━━━ Data in this exercise ━━━

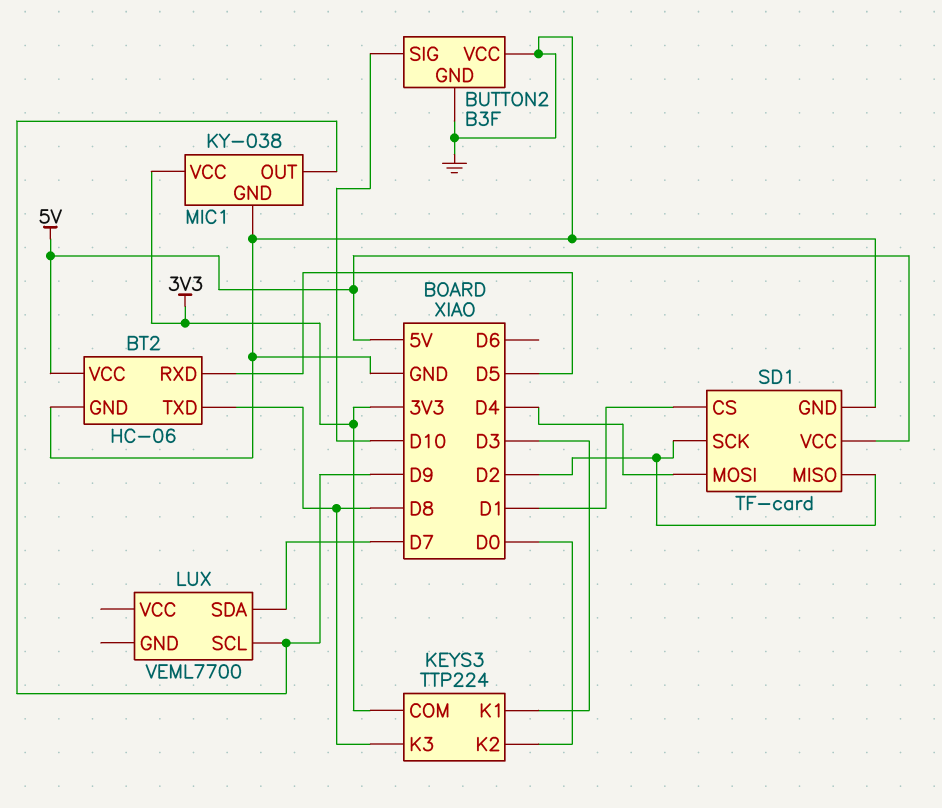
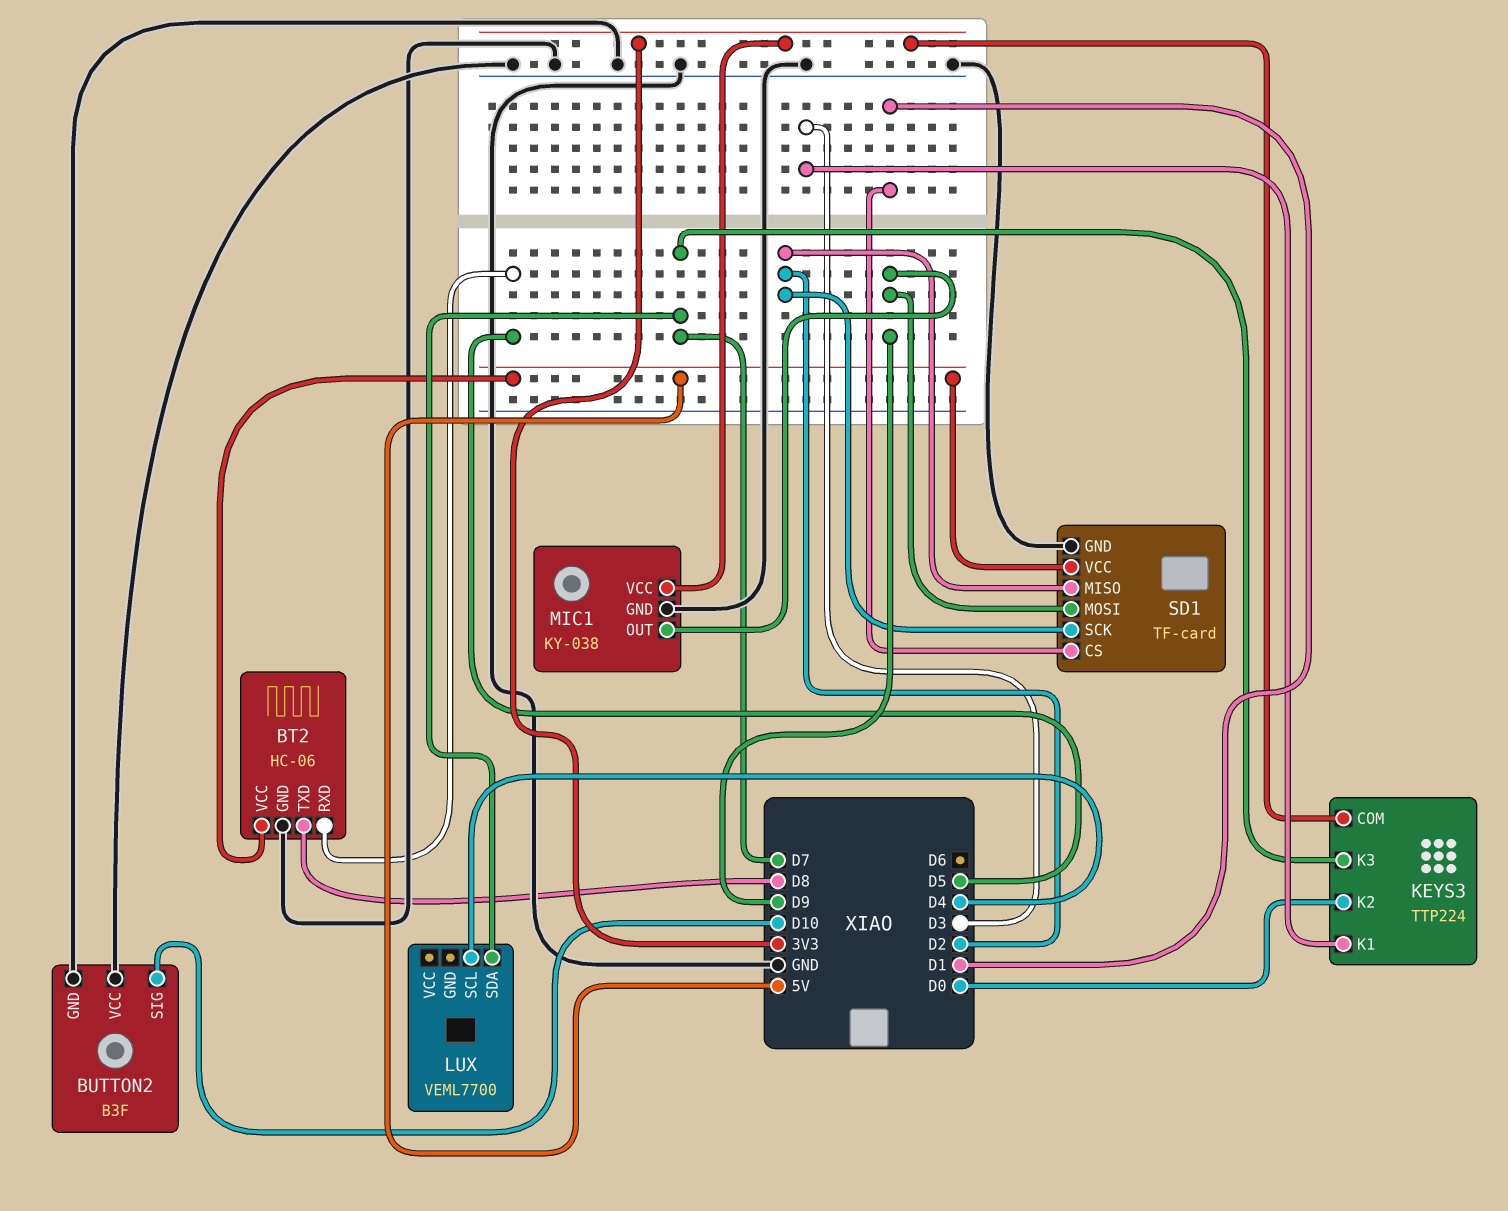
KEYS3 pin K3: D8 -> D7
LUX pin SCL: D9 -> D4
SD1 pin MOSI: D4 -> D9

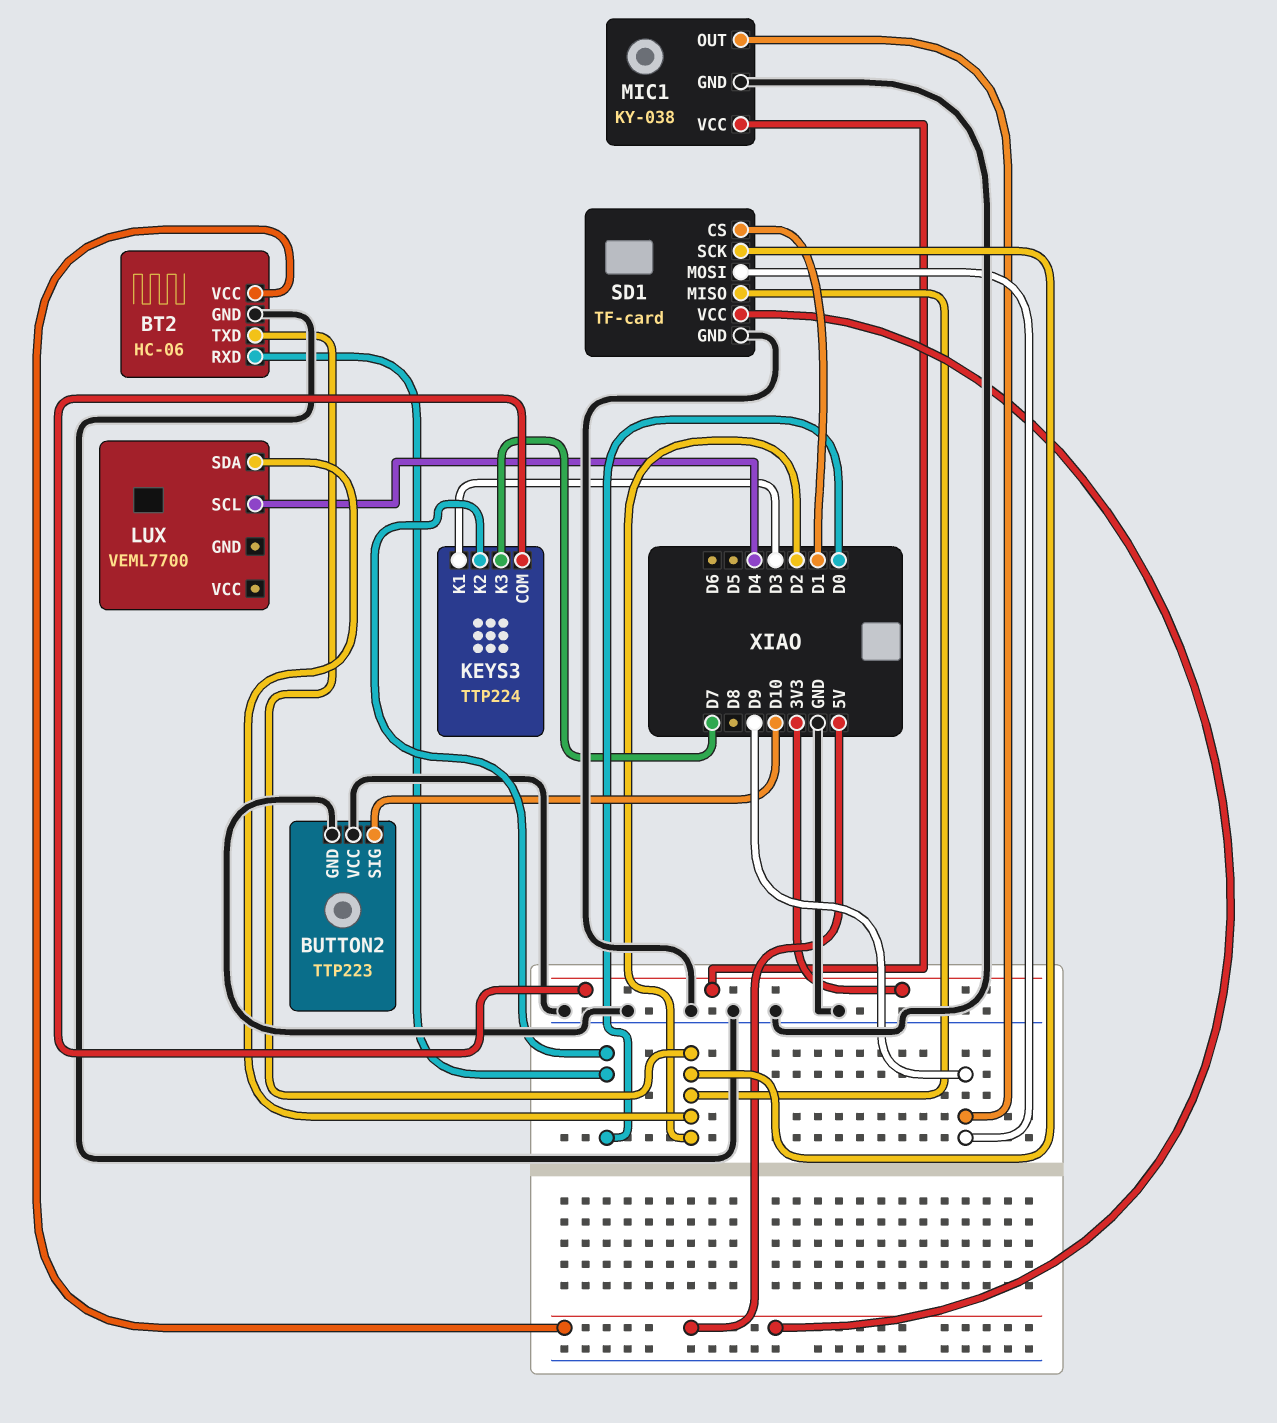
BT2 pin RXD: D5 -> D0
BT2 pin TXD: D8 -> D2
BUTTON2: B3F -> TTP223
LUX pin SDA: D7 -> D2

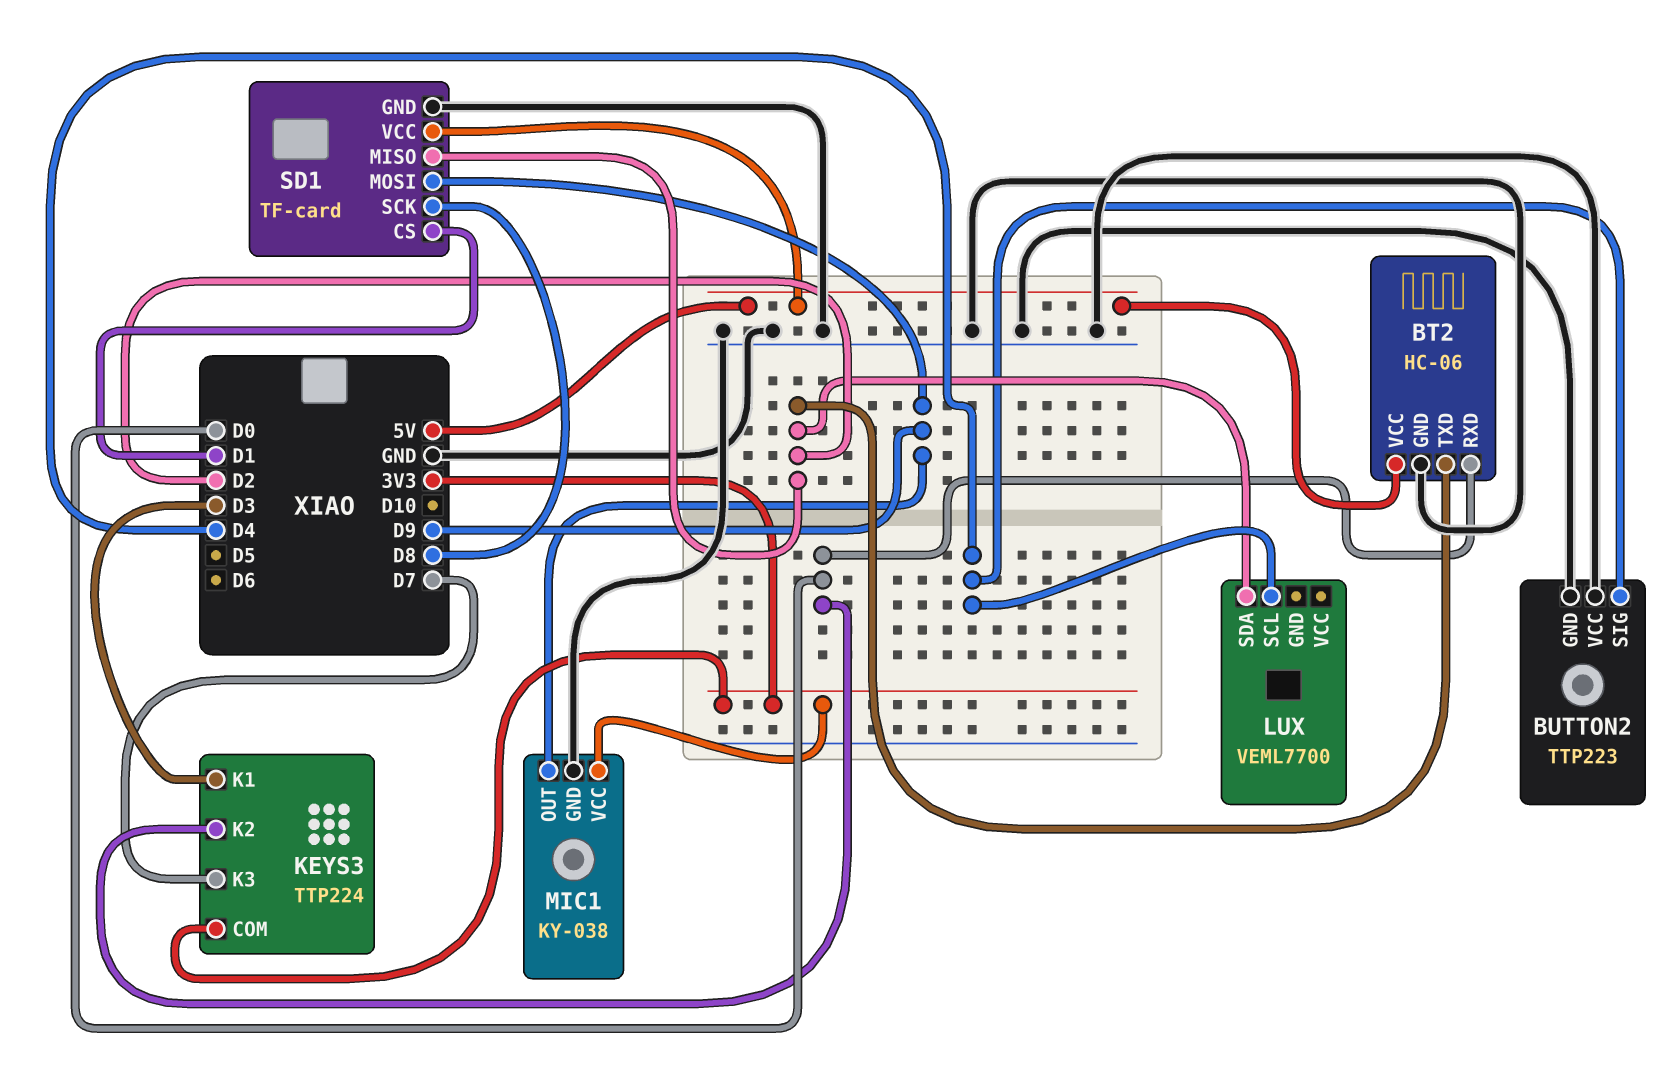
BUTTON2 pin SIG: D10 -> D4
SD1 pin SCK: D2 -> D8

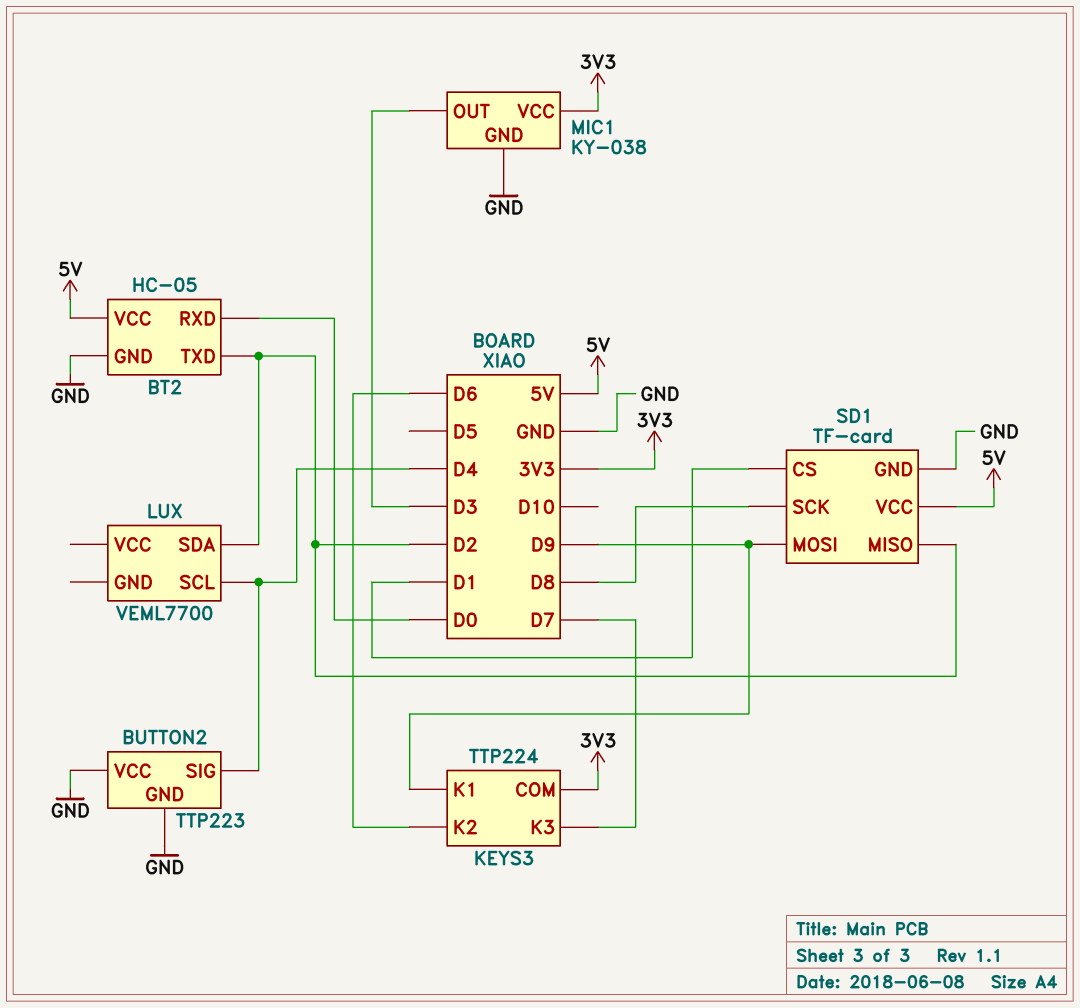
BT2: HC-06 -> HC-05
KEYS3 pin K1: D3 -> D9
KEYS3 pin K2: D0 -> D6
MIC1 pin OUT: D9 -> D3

━━━

_Your objective_: Find the line that contains "BT2: HC-06 -> HC-05". Copy it and every line after it to the end of the records, exactly, and nothing more.

_Expected answer_:
BT2: HC-06 -> HC-05
KEYS3 pin K1: D3 -> D9
KEYS3 pin K2: D0 -> D6
MIC1 pin OUT: D9 -> D3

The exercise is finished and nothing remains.